▶ **TASK ITEM**
Once the pictures are removed, reproduce what is left of the data below exactly.

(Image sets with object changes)
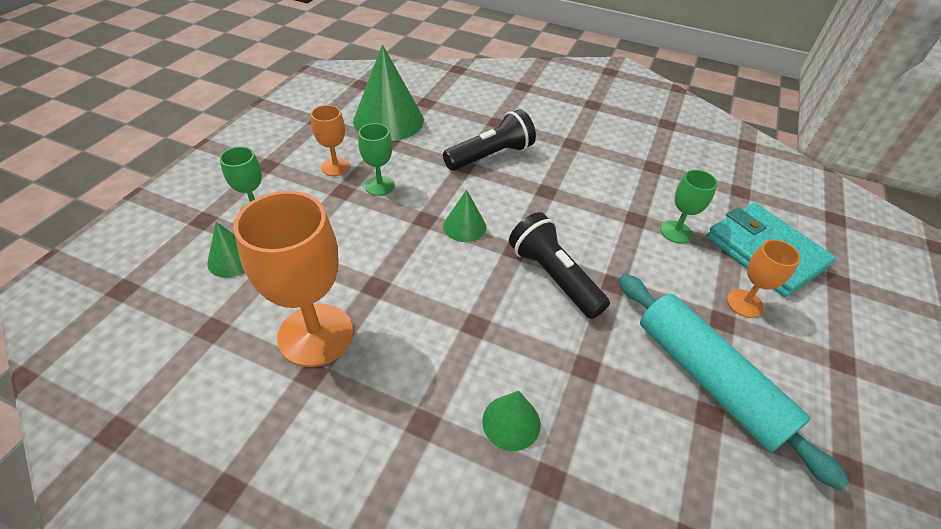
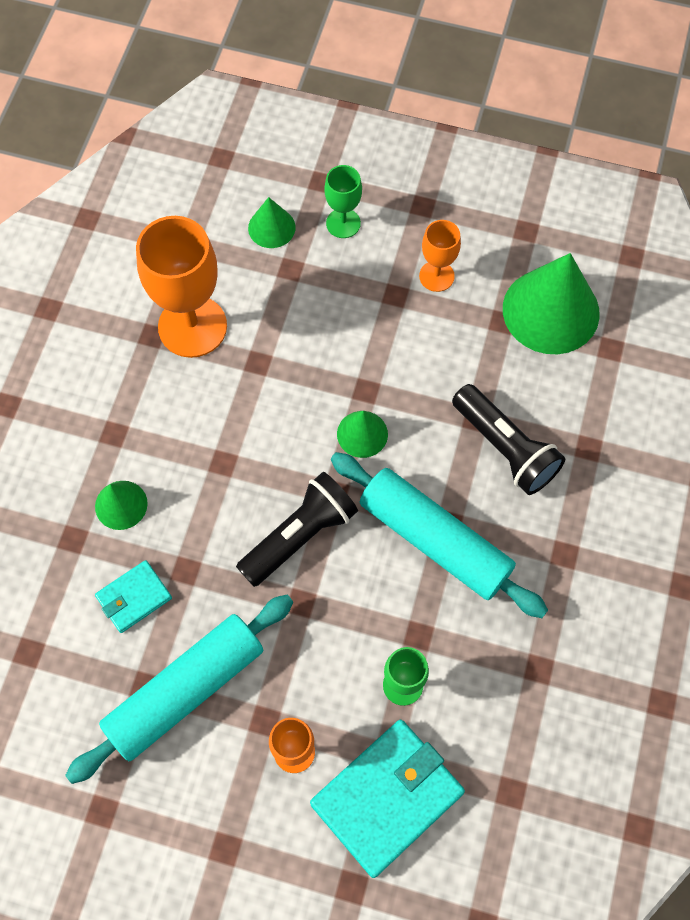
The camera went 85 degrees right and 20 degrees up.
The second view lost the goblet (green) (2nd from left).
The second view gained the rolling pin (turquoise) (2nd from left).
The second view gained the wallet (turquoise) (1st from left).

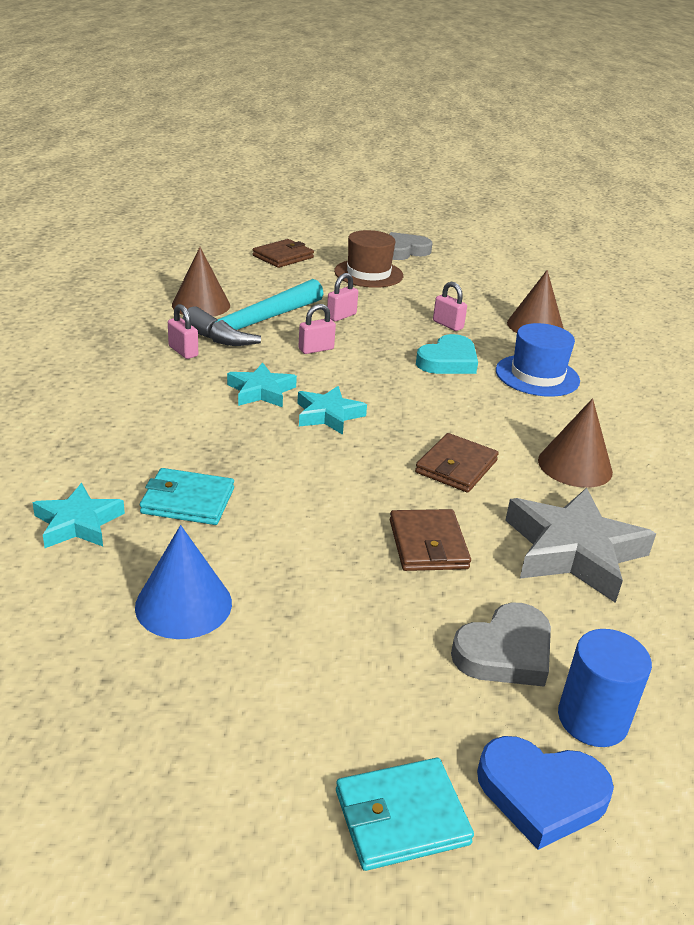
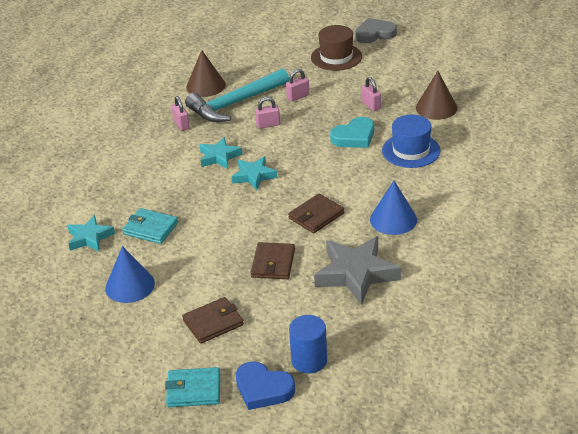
The camera went 20 degrees right and 5 degrees up.
The wallet (brown) (1st from left) ended up elsewhere.
What was the cone (brown) (3rd from left) turned into the cone (blue) (2nd from left).
The second view lost the heart (grey) (2nd from left).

▶ **EXERCISE SOLUTION**
The camera went 85 degrees right and 20 degrees up.
The second view lost the goblet (green) (2nd from left).
The second view gained the rolling pin (turquoise) (2nd from left).
The second view gained the wallet (turquoise) (1st from left).

The camera went 20 degrees right and 5 degrees up.
The wallet (brown) (1st from left) ended up elsewhere.
What was the cone (brown) (3rd from left) turned into the cone (blue) (2nd from left).
The second view lost the heart (grey) (2nd from left).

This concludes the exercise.